▶ [Written exercise]: Please copy the items below word for word, from the line with "pink line: moved 1 px up;" to the line with "red rectangle: rotated 56", including both of those lines. Leave the pictures out of your copy.

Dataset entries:
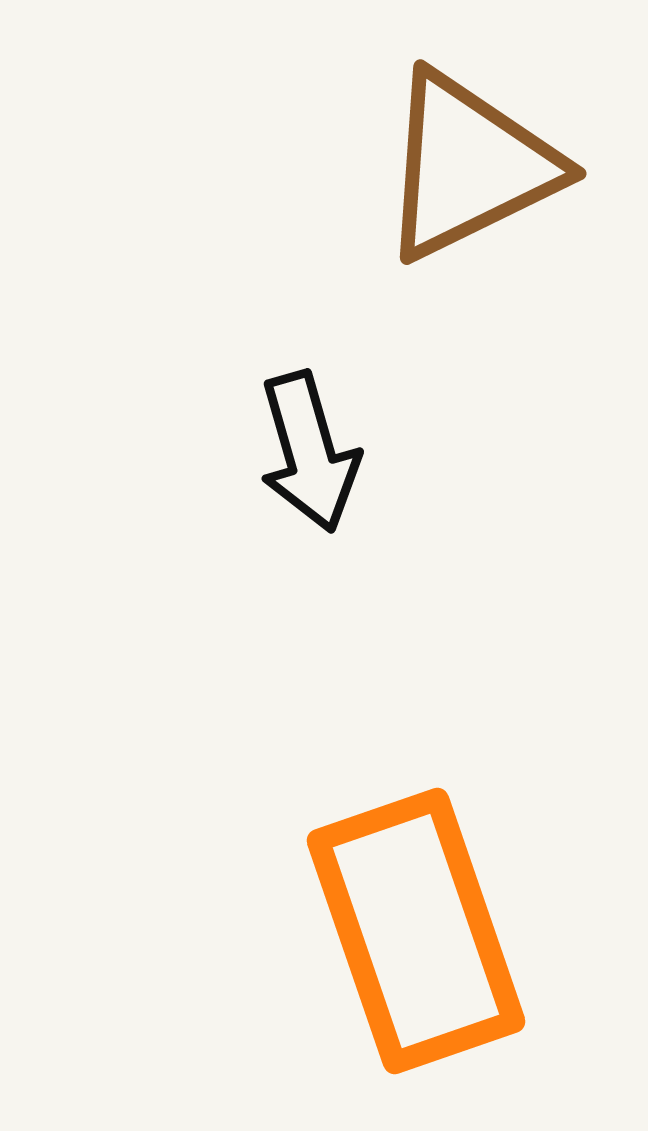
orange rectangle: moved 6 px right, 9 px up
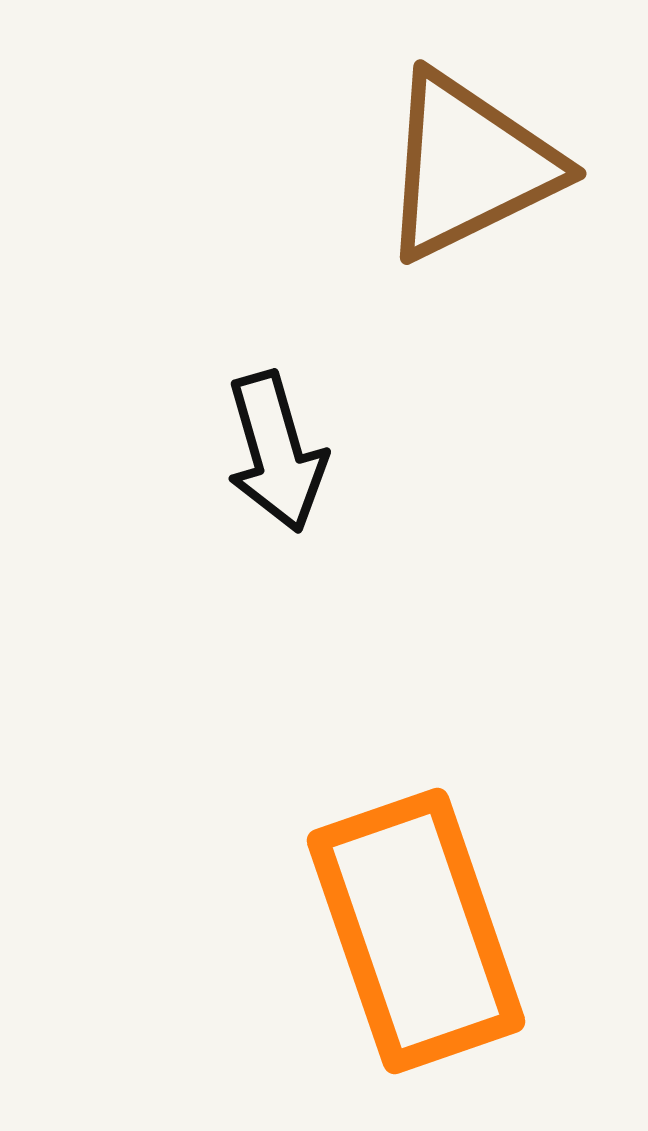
black arrow: moved 33 px left
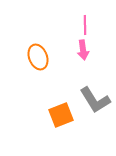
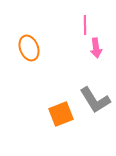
pink arrow: moved 13 px right, 2 px up
orange ellipse: moved 9 px left, 9 px up
orange square: moved 1 px up
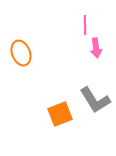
orange ellipse: moved 8 px left, 5 px down
orange square: moved 1 px left
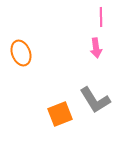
pink line: moved 16 px right, 8 px up
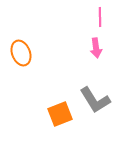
pink line: moved 1 px left
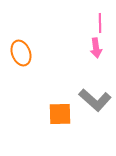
pink line: moved 6 px down
gray L-shape: rotated 16 degrees counterclockwise
orange square: rotated 20 degrees clockwise
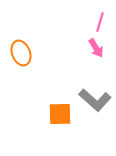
pink line: moved 1 px up; rotated 18 degrees clockwise
pink arrow: rotated 24 degrees counterclockwise
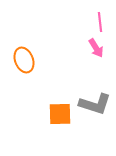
pink line: rotated 24 degrees counterclockwise
orange ellipse: moved 3 px right, 7 px down
gray L-shape: moved 4 px down; rotated 24 degrees counterclockwise
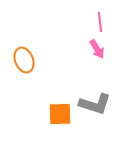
pink arrow: moved 1 px right, 1 px down
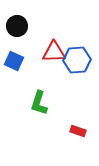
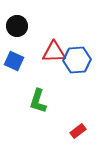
green L-shape: moved 1 px left, 2 px up
red rectangle: rotated 56 degrees counterclockwise
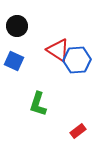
red triangle: moved 4 px right, 2 px up; rotated 35 degrees clockwise
green L-shape: moved 3 px down
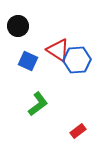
black circle: moved 1 px right
blue square: moved 14 px right
green L-shape: rotated 145 degrees counterclockwise
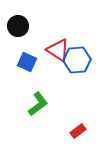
blue square: moved 1 px left, 1 px down
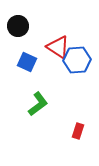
red triangle: moved 3 px up
red rectangle: rotated 35 degrees counterclockwise
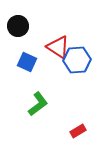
red rectangle: rotated 42 degrees clockwise
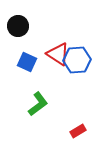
red triangle: moved 7 px down
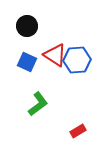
black circle: moved 9 px right
red triangle: moved 3 px left, 1 px down
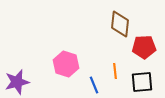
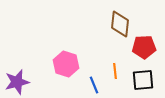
black square: moved 1 px right, 2 px up
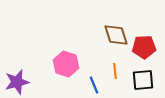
brown diamond: moved 4 px left, 11 px down; rotated 24 degrees counterclockwise
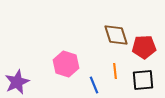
purple star: rotated 10 degrees counterclockwise
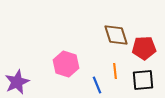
red pentagon: moved 1 px down
blue line: moved 3 px right
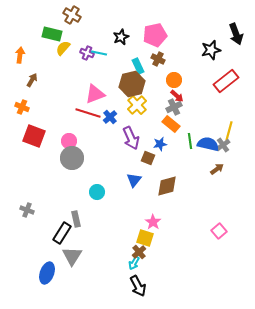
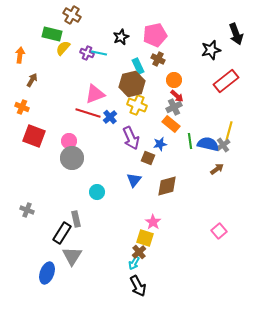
yellow cross at (137, 105): rotated 24 degrees counterclockwise
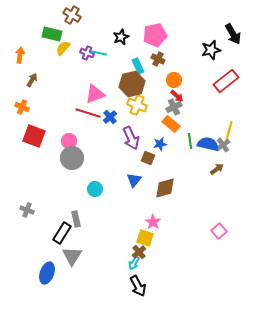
black arrow at (236, 34): moved 3 px left; rotated 10 degrees counterclockwise
brown diamond at (167, 186): moved 2 px left, 2 px down
cyan circle at (97, 192): moved 2 px left, 3 px up
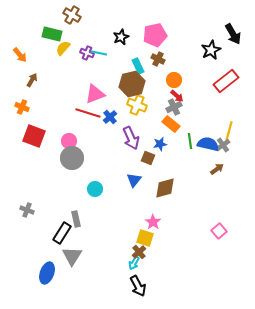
black star at (211, 50): rotated 12 degrees counterclockwise
orange arrow at (20, 55): rotated 133 degrees clockwise
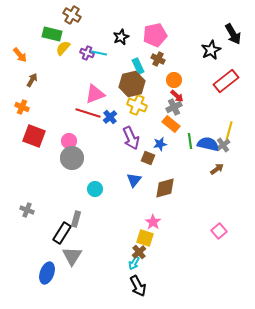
gray rectangle at (76, 219): rotated 28 degrees clockwise
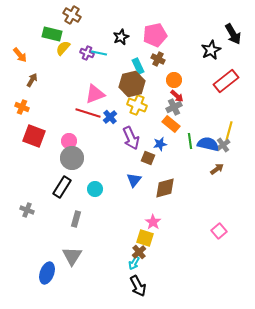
black rectangle at (62, 233): moved 46 px up
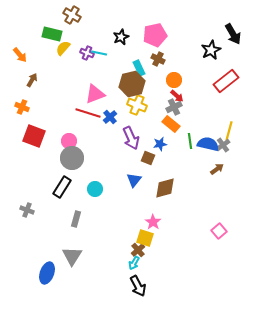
cyan rectangle at (138, 66): moved 1 px right, 2 px down
brown cross at (139, 252): moved 1 px left, 2 px up
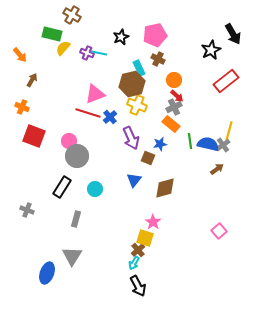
gray circle at (72, 158): moved 5 px right, 2 px up
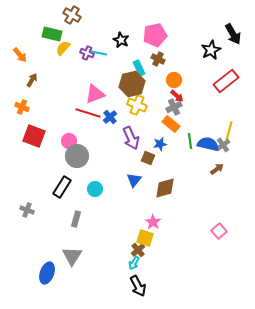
black star at (121, 37): moved 3 px down; rotated 21 degrees counterclockwise
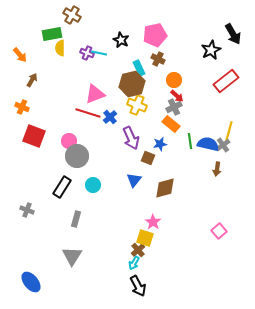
green rectangle at (52, 34): rotated 24 degrees counterclockwise
yellow semicircle at (63, 48): moved 3 px left; rotated 42 degrees counterclockwise
brown arrow at (217, 169): rotated 136 degrees clockwise
cyan circle at (95, 189): moved 2 px left, 4 px up
blue ellipse at (47, 273): moved 16 px left, 9 px down; rotated 60 degrees counterclockwise
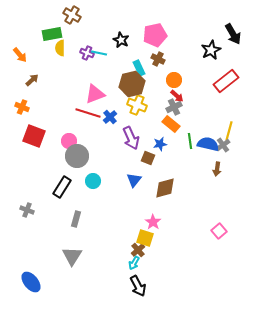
brown arrow at (32, 80): rotated 16 degrees clockwise
cyan circle at (93, 185): moved 4 px up
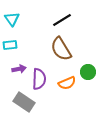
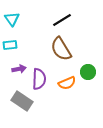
gray rectangle: moved 2 px left, 1 px up
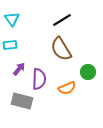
purple arrow: rotated 40 degrees counterclockwise
orange semicircle: moved 5 px down
gray rectangle: rotated 20 degrees counterclockwise
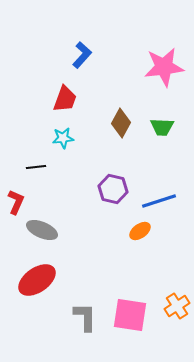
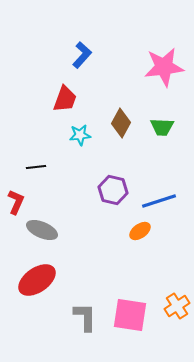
cyan star: moved 17 px right, 3 px up
purple hexagon: moved 1 px down
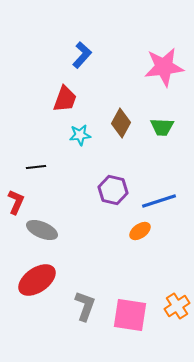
gray L-shape: moved 11 px up; rotated 20 degrees clockwise
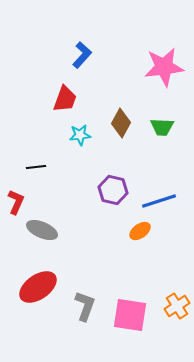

▶ [Solution below]:
pink line: moved 1 px up; rotated 18 degrees clockwise
pink arrow: rotated 24 degrees counterclockwise
pink line: rotated 24 degrees counterclockwise
orange ellipse: moved 3 px right, 7 px down
gray L-shape: moved 4 px down; rotated 24 degrees counterclockwise
pink arrow: moved 1 px right, 1 px down
green L-shape: moved 1 px left, 2 px up
red rectangle: rotated 56 degrees counterclockwise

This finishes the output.